Beginning with the line that holds "camera: 35 degrees right, 20 degrees up", copy each line exactly through the end of the entries, but leave the pictures out.

Spatial reasoning data
* * *

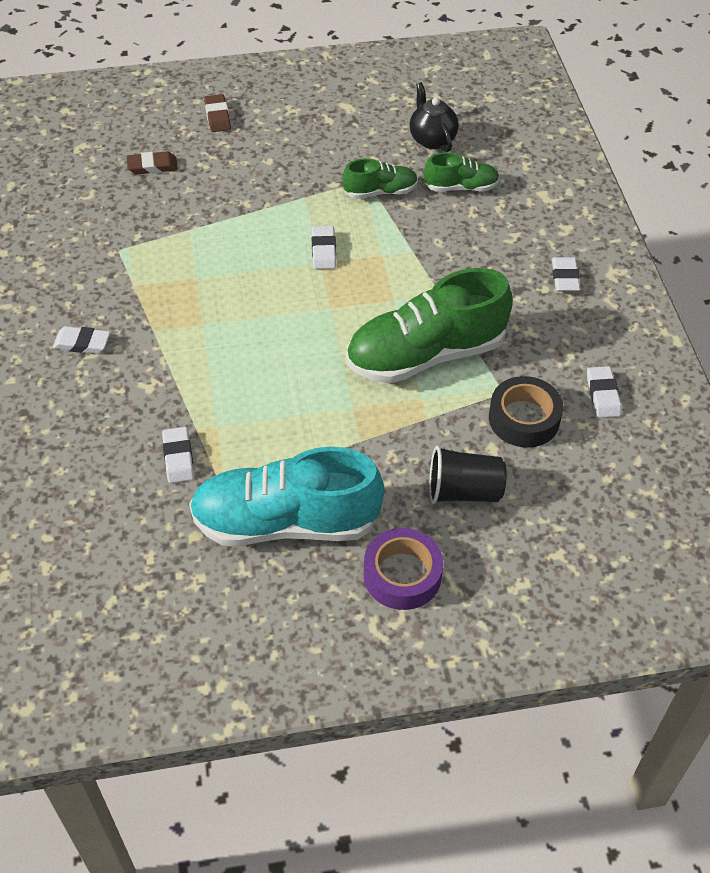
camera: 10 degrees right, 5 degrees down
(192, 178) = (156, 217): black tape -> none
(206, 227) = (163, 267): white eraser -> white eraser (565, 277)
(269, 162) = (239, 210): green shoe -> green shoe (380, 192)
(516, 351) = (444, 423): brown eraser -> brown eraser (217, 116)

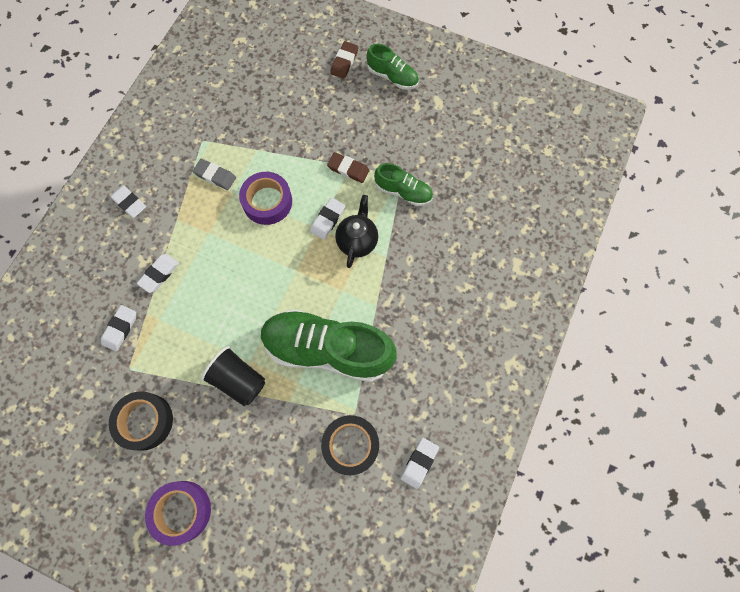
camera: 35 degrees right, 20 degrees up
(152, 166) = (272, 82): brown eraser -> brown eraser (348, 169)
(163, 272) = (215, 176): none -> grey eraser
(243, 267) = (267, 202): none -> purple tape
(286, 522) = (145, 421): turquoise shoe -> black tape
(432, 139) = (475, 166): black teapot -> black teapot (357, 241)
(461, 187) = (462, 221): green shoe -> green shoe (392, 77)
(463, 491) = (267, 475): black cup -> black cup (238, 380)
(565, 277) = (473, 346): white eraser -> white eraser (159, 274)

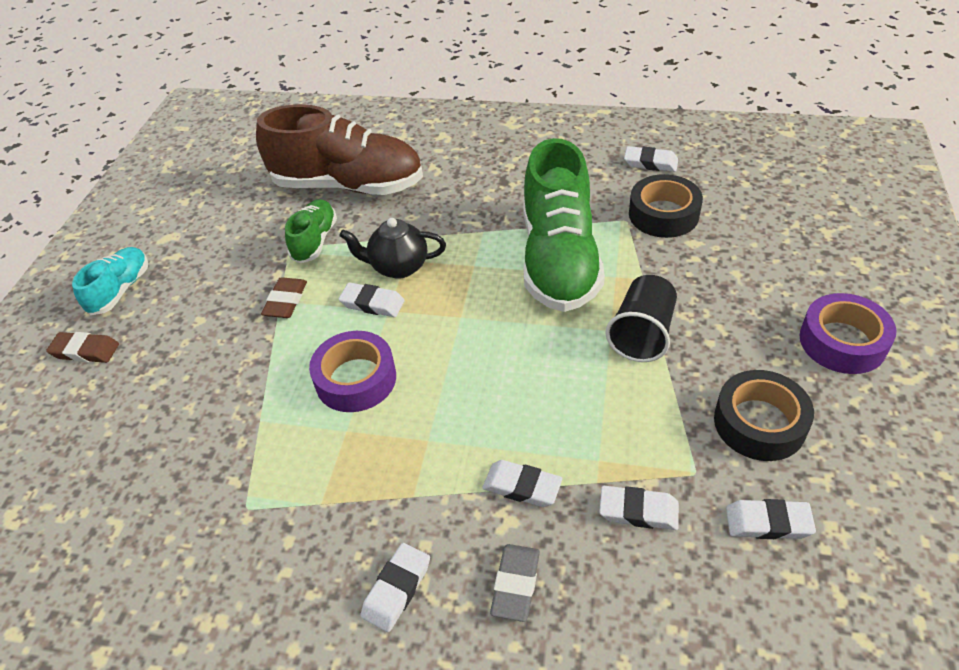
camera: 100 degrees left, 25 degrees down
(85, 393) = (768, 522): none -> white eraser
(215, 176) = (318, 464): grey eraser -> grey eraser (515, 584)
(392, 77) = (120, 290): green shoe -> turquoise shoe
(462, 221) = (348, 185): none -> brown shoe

* * *

### RESULT OF THE EXERCISE
camera: 35 degrees right, 20 degrees up
(152, 166) = (272, 82): brown eraser -> brown eraser (348, 169)
(163, 272) = (215, 176): none -> grey eraser
(243, 267) = (267, 202): none -> purple tape
(286, 522) = (145, 421): turquoise shoe -> black tape
(432, 139) = (475, 166): black teapot -> black teapot (357, 241)
(461, 187) = (462, 221): green shoe -> green shoe (392, 77)
(463, 491) = (267, 475): black cup -> black cup (238, 380)
(565, 277) = (473, 346): white eraser -> white eraser (159, 274)

camera: 100 degrees left, 25 degrees down
(85, 393) = (768, 522): none -> white eraser
(215, 176) = (318, 464): grey eraser -> grey eraser (515, 584)
(392, 77) = (120, 290): green shoe -> turquoise shoe
(462, 221) = (348, 185): none -> brown shoe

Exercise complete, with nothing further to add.